TASK: From the listing below, retype exactly the line holding "camera: 95 degrees right, 10 degrees up", the line holding "(561, 227) = (445, 316): black", and the lines between them; skip everything else.

EXTRACTED INFORMATION:
########
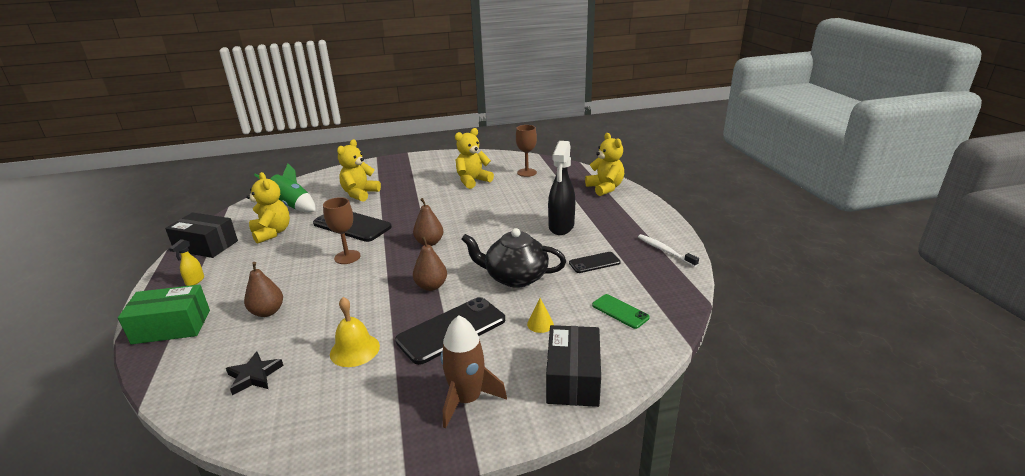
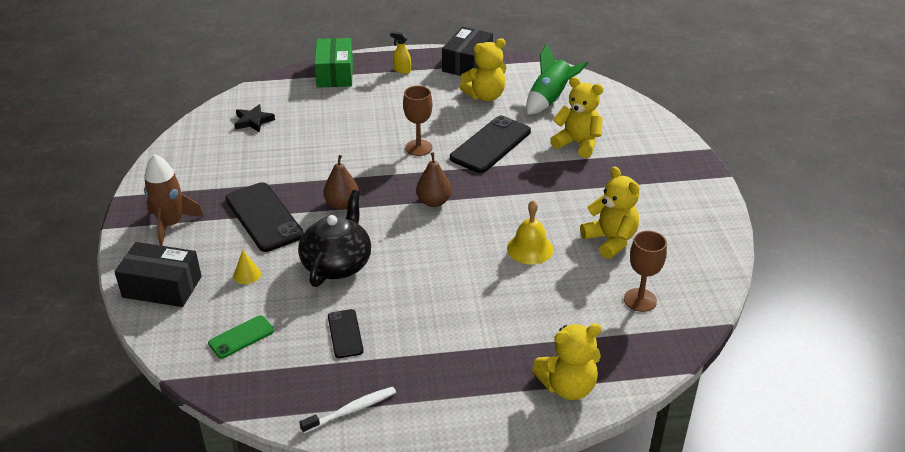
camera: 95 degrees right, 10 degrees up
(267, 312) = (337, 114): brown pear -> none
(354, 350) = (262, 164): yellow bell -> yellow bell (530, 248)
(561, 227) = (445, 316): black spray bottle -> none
########
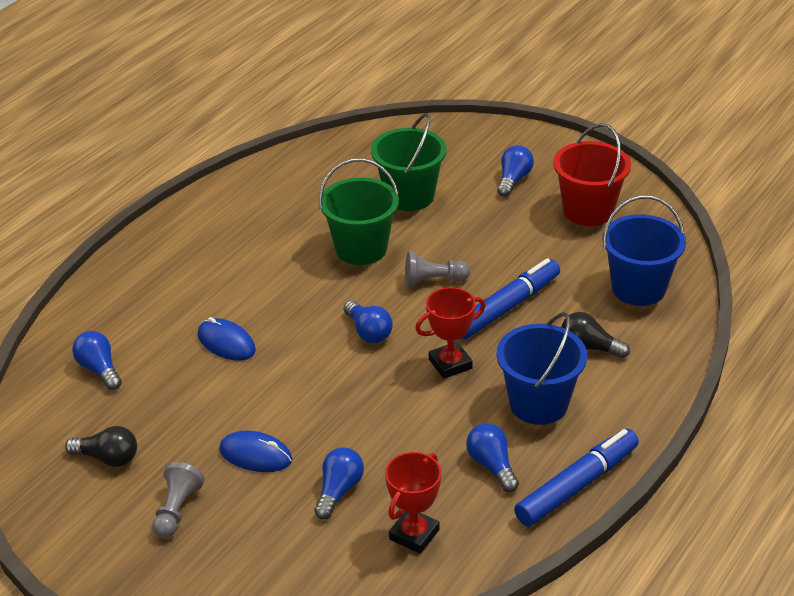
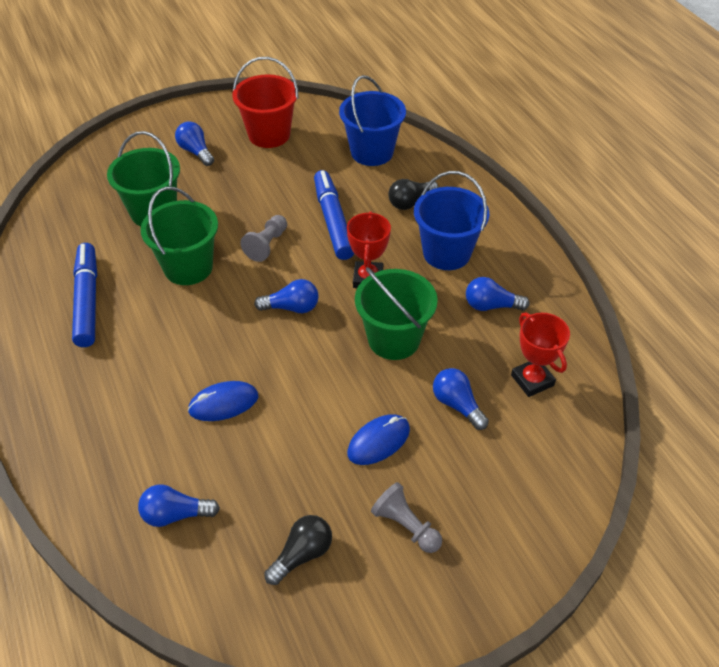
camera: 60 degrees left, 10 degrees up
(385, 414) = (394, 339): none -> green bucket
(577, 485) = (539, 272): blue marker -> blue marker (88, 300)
########
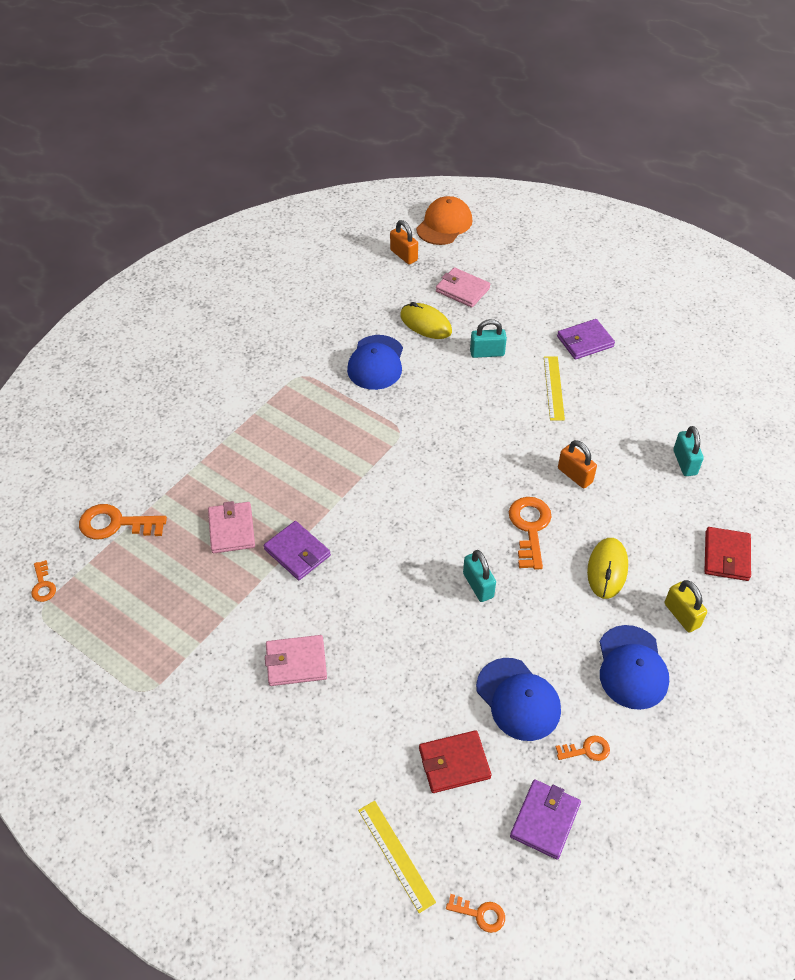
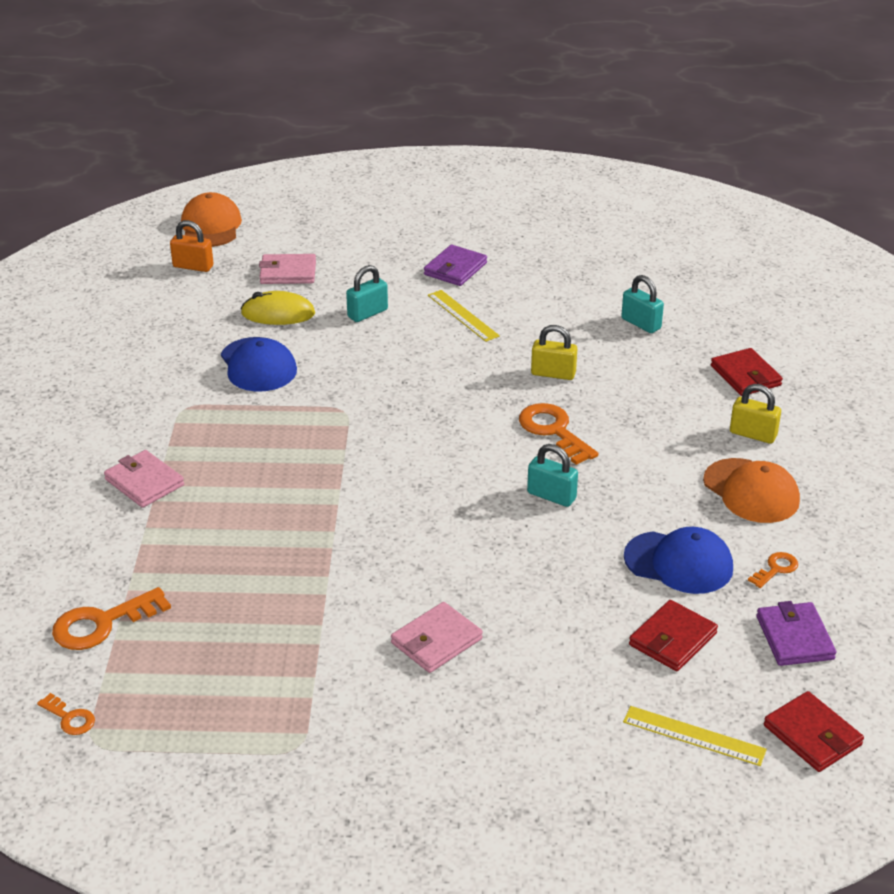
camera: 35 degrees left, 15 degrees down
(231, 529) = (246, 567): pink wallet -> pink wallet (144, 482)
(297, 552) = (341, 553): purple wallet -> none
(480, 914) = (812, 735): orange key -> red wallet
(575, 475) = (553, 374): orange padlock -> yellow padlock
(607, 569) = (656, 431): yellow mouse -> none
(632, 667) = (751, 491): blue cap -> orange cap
########
ANSWER SECTION:
camera: 95 degrees right, 10 degrees up
(267, 312) = (337, 114): brown pear -> none
(354, 350) = (262, 164): yellow bell -> yellow bell (530, 248)
(561, 227) = (445, 316): black spray bottle -> none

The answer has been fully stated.